Description of the task — What is needed is an exact copy of the whole listing below, with no pictures.
[[ Records for processing open ]]
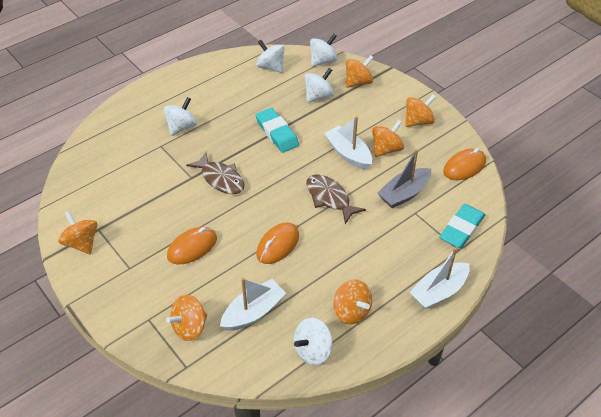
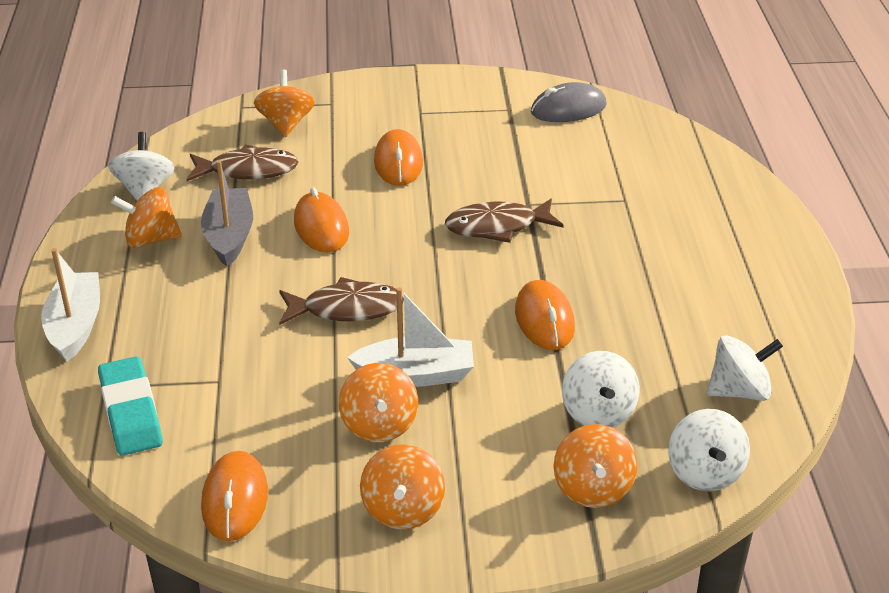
camera: 125 degrees right, 10 degrees down
(81, 203) = (568, 109): none -> grey mouse
(82, 243) = (497, 93): orange spinning top -> none
(181, 127) = (651, 231): white spinning top -> none
(253, 312) = (248, 170): white boat -> brown fish
(277, 133) = (544, 319): turquoise eraser -> orange mouse
(404, 194) = (265, 390): grey boat -> grey boat (229, 236)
[[ Records for processing closed ]]
Answer to this exercise —
camera: 125 degrees right, 10 degrees down
(81, 203) = (568, 109): none -> grey mouse
(82, 243) = (497, 93): orange spinning top -> none
(181, 127) = (651, 231): white spinning top -> none
(253, 312) = (248, 170): white boat -> brown fish
(277, 133) = (544, 319): turquoise eraser -> orange mouse
(404, 194) = (265, 390): grey boat -> grey boat (229, 236)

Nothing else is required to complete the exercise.